BEGIN

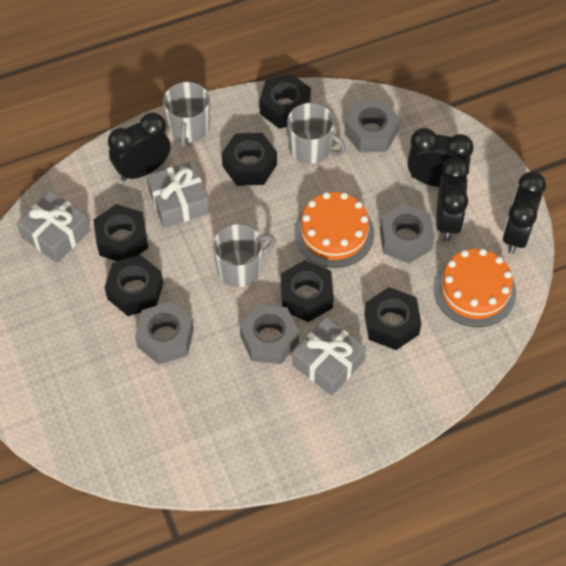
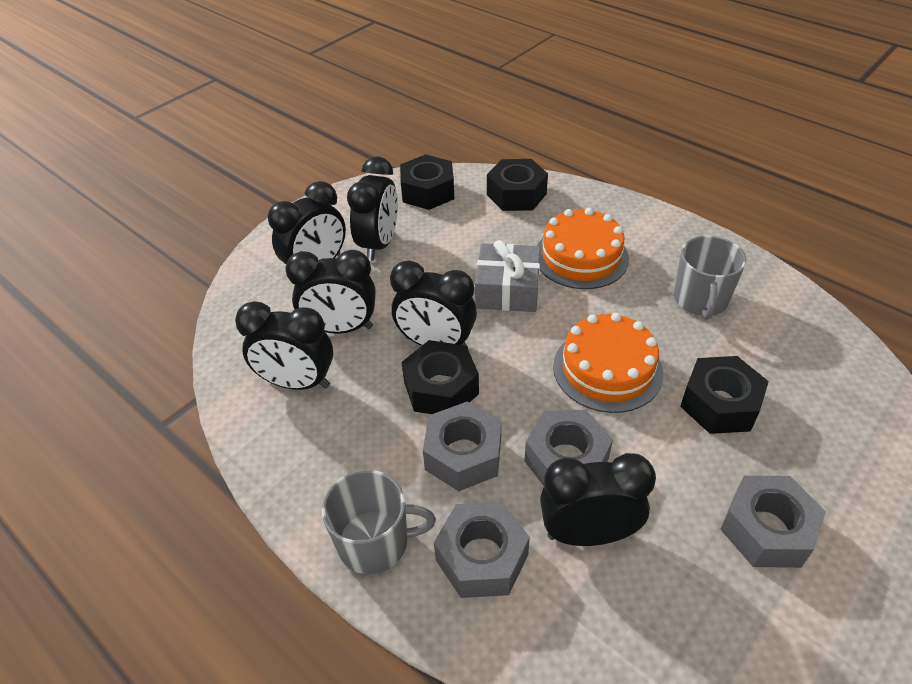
black clock: 4 -> 6
black nut: 6 -> 4
grey gift: 3 -> 1
grey mug: 3 -> 2

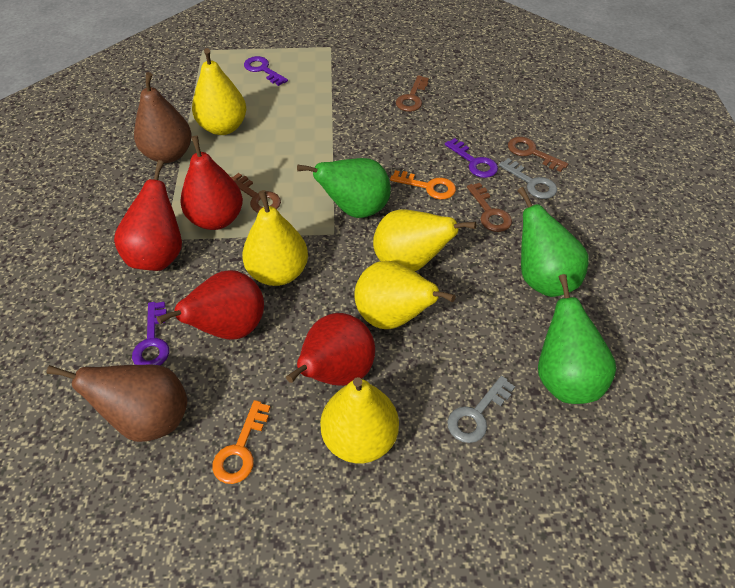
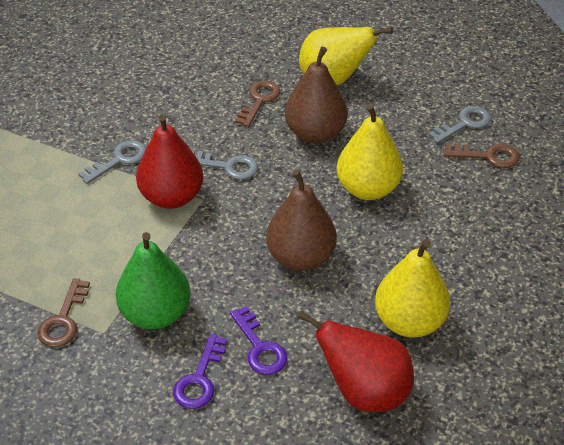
brown key: 4 -> 3
green pear: 3 -> 1
grey key: 2 -> 3
orange key: 2 -> 0
purple key: 3 -> 2
red pear: 4 -> 2
yellow pear: 5 -> 3

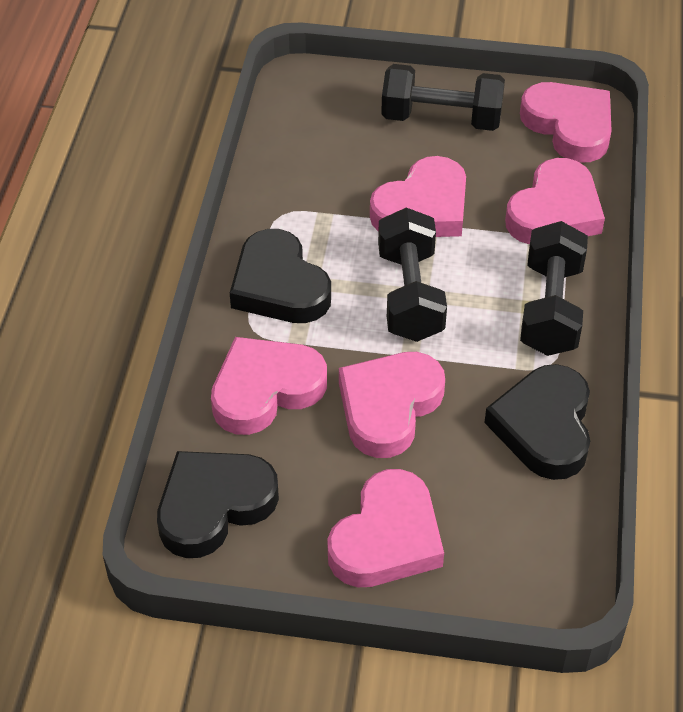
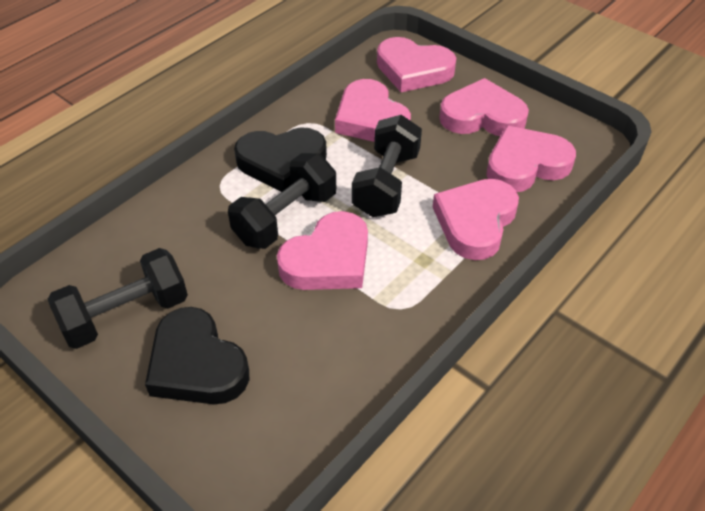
black heart: 3 -> 2

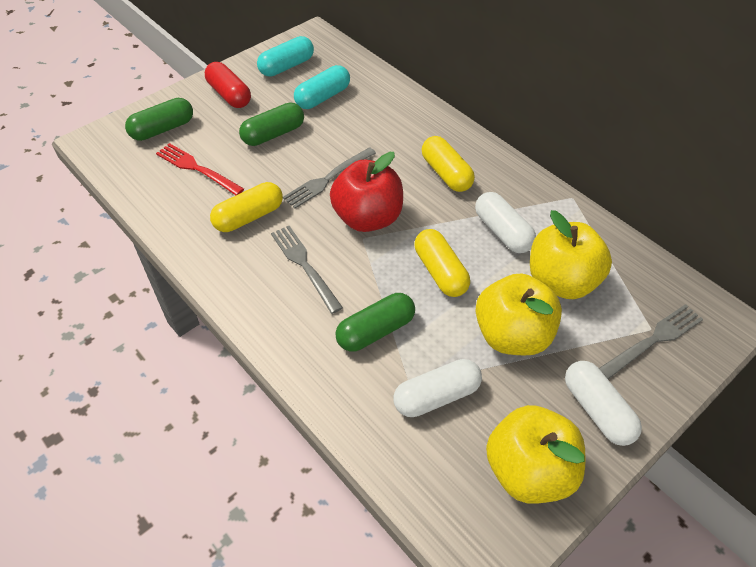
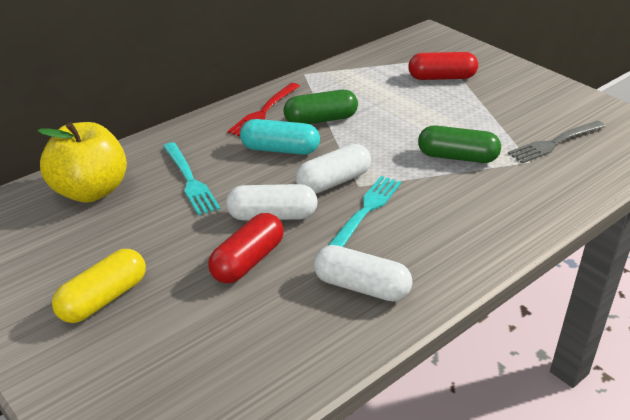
green capsule: 3 -> 2
grey fork: 3 -> 1
red apple: 1 -> 0
red capsule: 1 -> 2
turquoise capsule: 2 -> 1
turquoise fork: 0 -> 2
yellow apple: 3 -> 1
yellow capsule: 3 -> 1

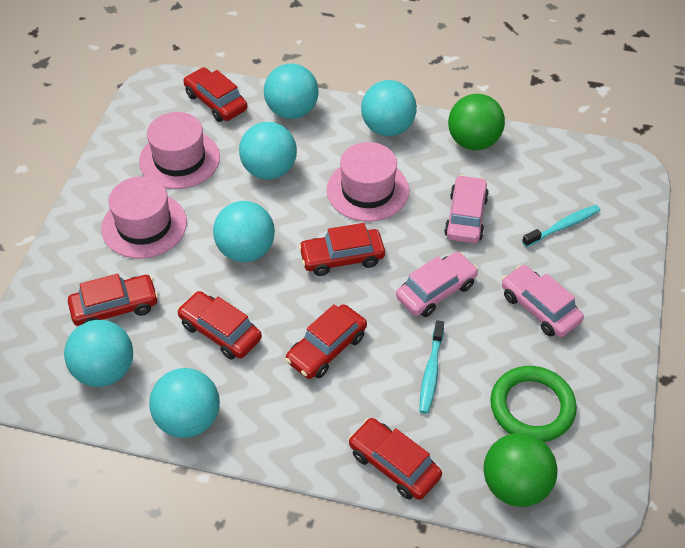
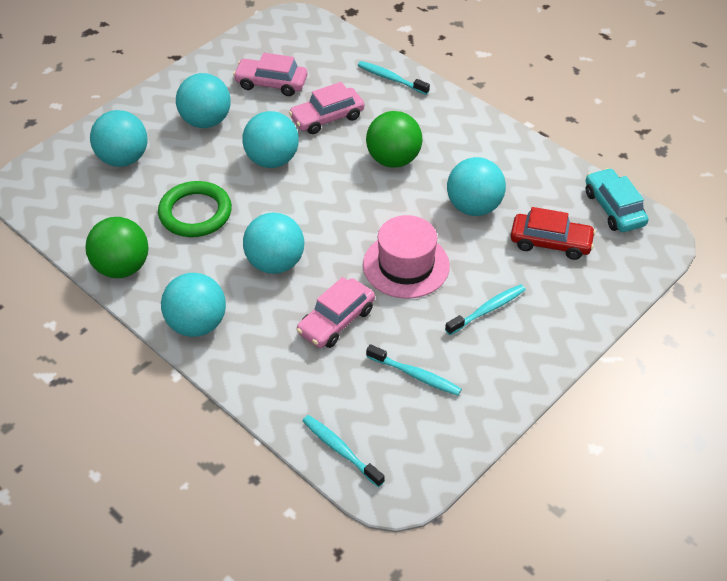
pink hat: 3 -> 1
red car: 6 -> 1
turquoise car: 0 -> 1
turquoise toothbrush: 2 -> 4

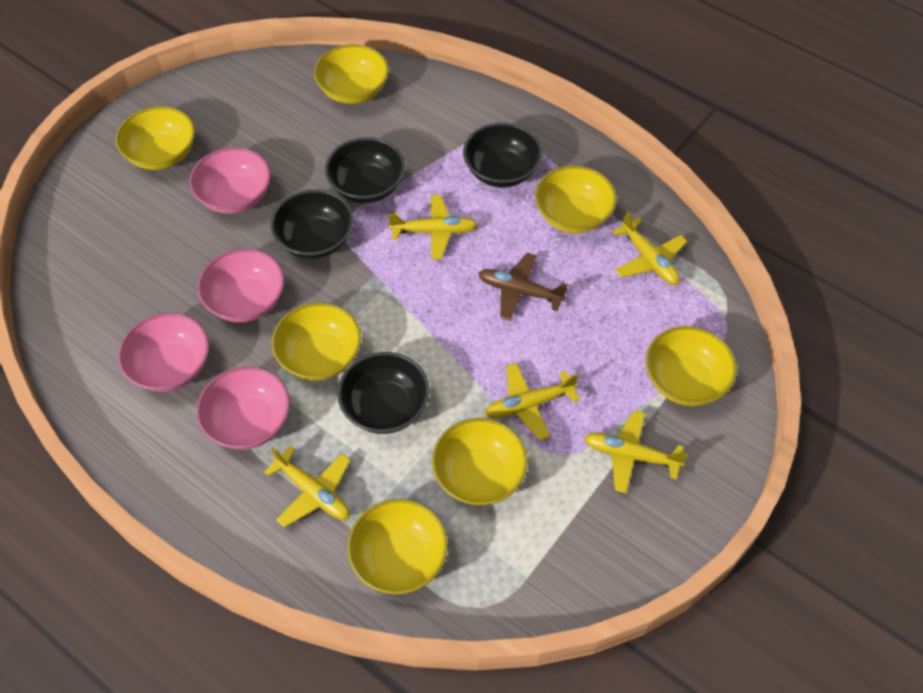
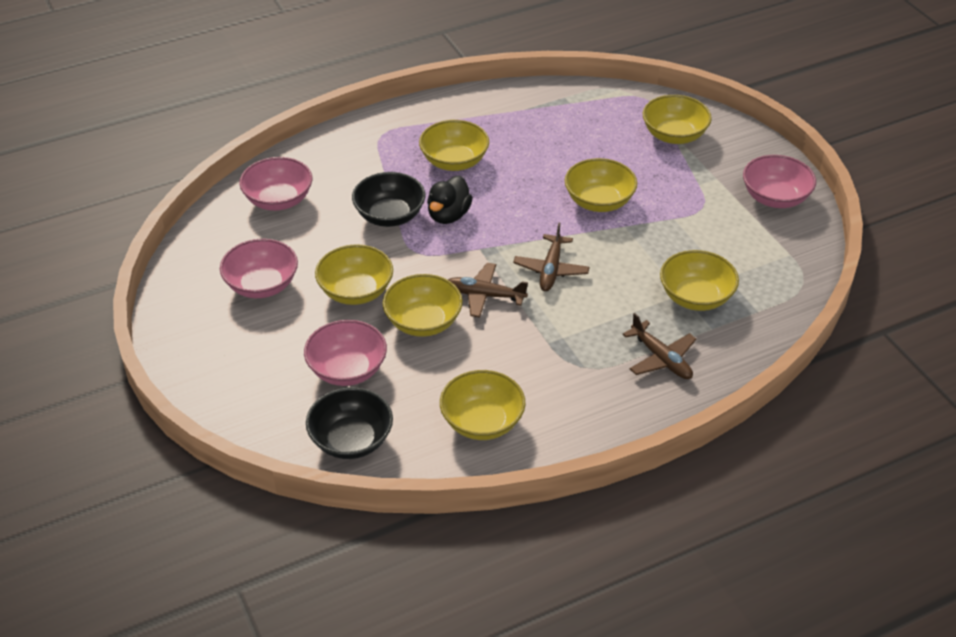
black bowl: 4 -> 2
black duck: 0 -> 1
brown plane: 1 -> 3
yellow plane: 5 -> 0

END

Your answer should consist of each line above in which "capsule" appears.

• [Response]
green capsule: 3 -> 2
red capsule: 1 -> 2
turquoise capsule: 2 -> 1
yellow capsule: 3 -> 1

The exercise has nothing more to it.